TASK TO COMPLETE:
Set down each entry as it stands. Skip the pictures.

SUPPLIED DATA:
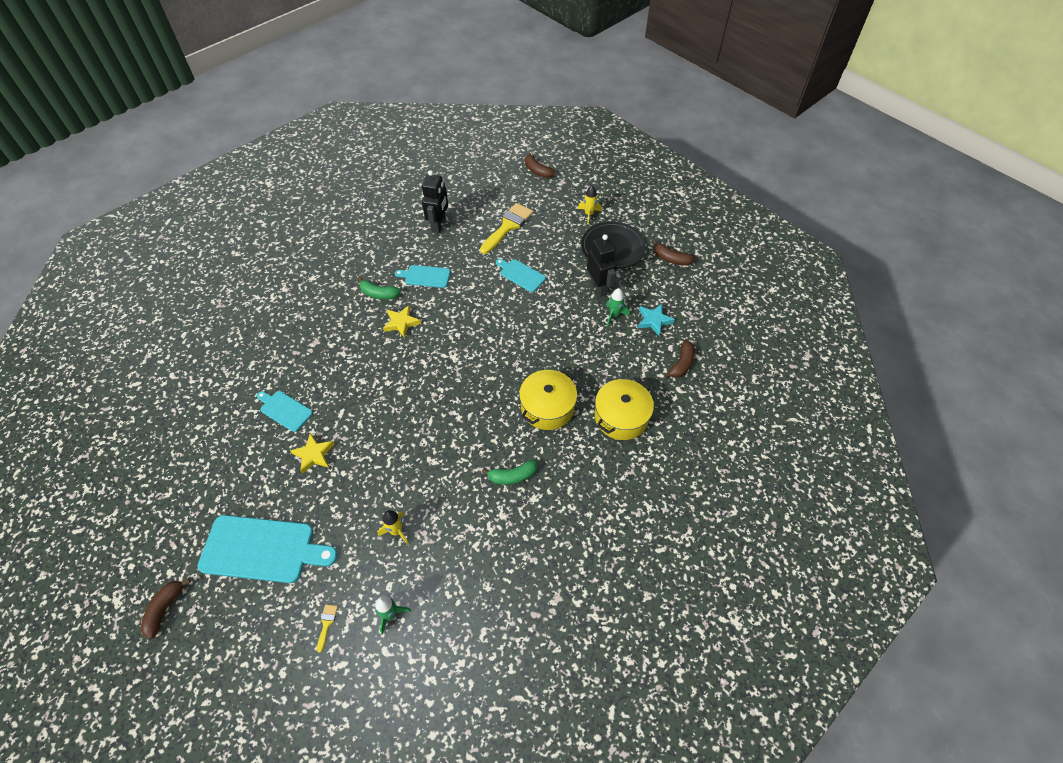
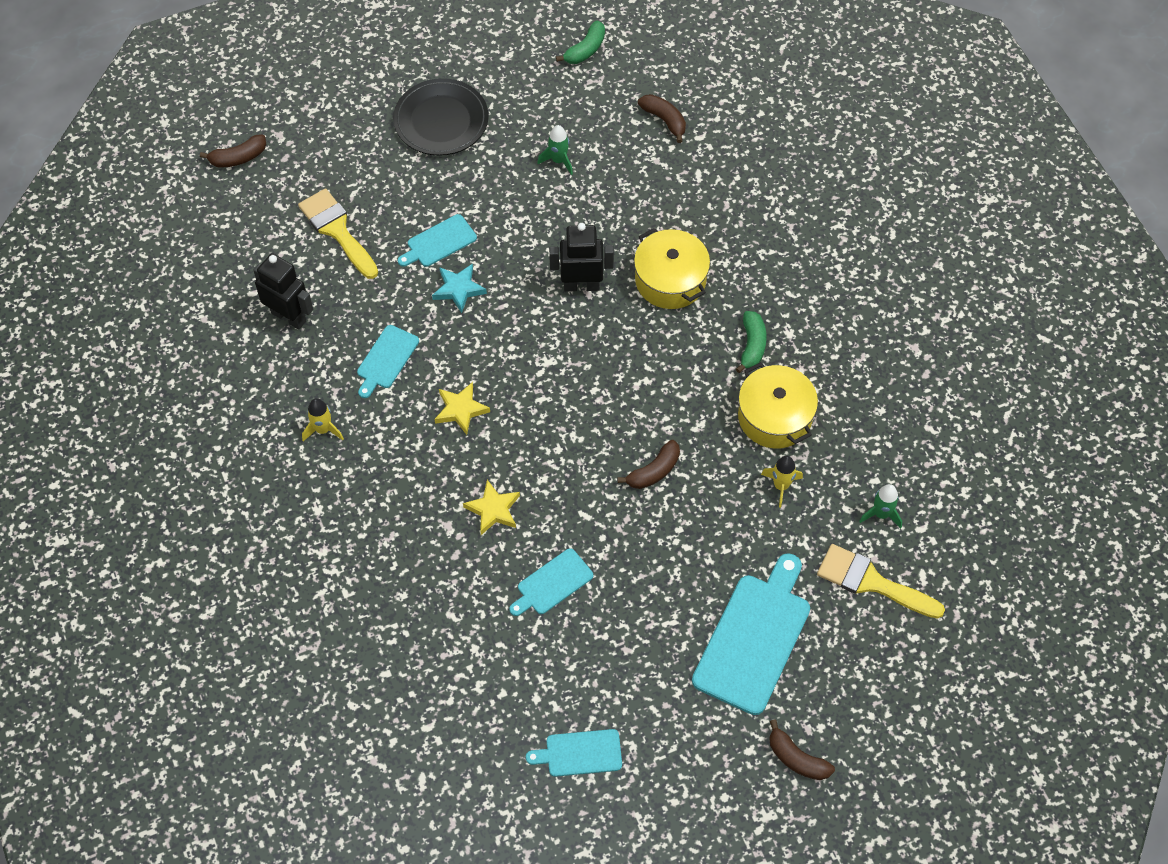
camera: 70 degrees left, 5 degrees up
yellow star [290,433,335,474] -> yellow star moved to [463,480,520,535]
yellow brush [317,604,338,652] -> yellow brush [817,544,945,619], size x2.36
green banana [358,277,401,300] -> green banana moved to [556,21,605,64]
yellow rocket [578,186,602,224] -> yellow rocket moved to [302,398,344,441]
black robot [587,234,617,297] -> black robot moved to [549,223,614,292]
yellow pot [595,379,654,440] -> yellow pot moved to [738,362,818,449]
turquoise star [638,304,675,336] -> turquoise star moved to [432,264,487,313]
brown banana [653,240,695,265] -> brown banana moved to [618,440,680,489]
none -> turquoise cutting board [526,729,622,777]

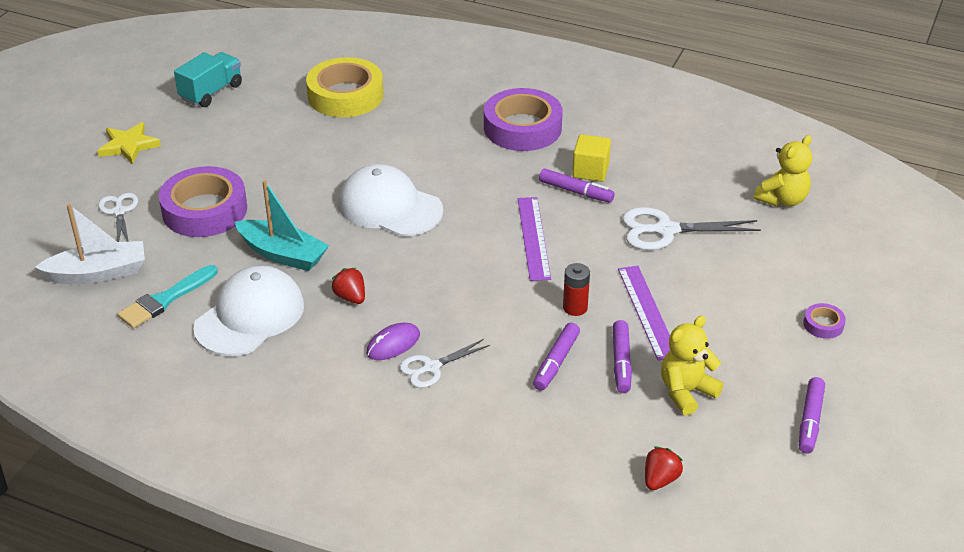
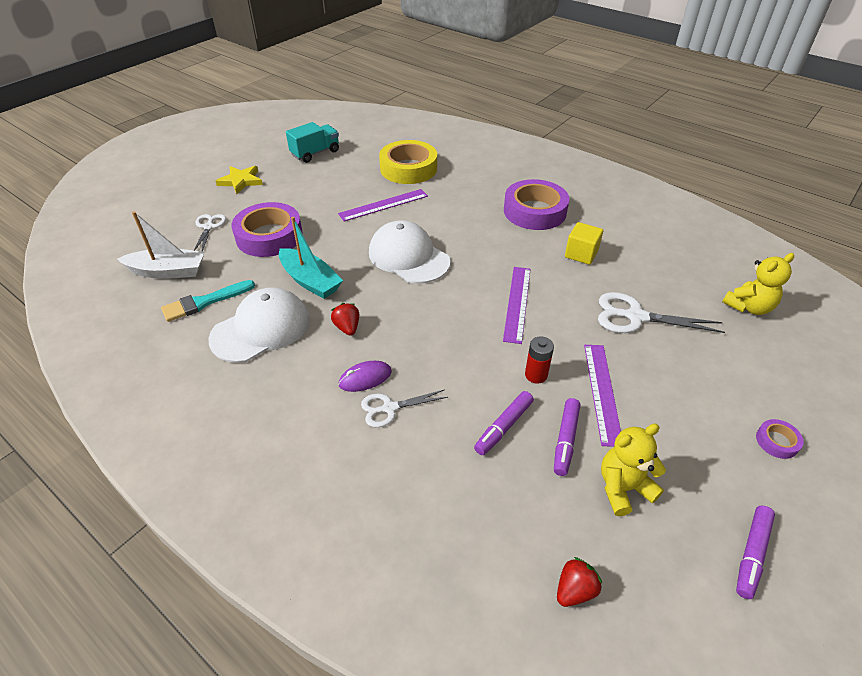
camera: 15 degrees right, 5 degrees up
purple marker [539,169,615,203] -> none
none -> purple ruler [338,189,428,221]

OUTPUT BELOW:
camera: 70 degrees left, 5 degrees up
yellow star [290,433,335,474] -> yellow star moved to [463,480,520,535]
yellow brush [317,604,338,652] -> yellow brush [817,544,945,619], size x2.36
green banana [358,277,401,300] -> green banana moved to [556,21,605,64]
yellow rocket [578,186,602,224] -> yellow rocket moved to [302,398,344,441]
black robot [587,234,617,297] -> black robot moved to [549,223,614,292]
yellow pot [595,379,654,440] -> yellow pot moved to [738,362,818,449]
turquoise star [638,304,675,336] -> turquoise star moved to [432,264,487,313]
brown banana [653,240,695,265] -> brown banana moved to [618,440,680,489]
none -> turquoise cutting board [526,729,622,777]

camera: 15 degrees right, 5 degrees up
purple marker [539,169,615,203] -> none
none -> purple ruler [338,189,428,221]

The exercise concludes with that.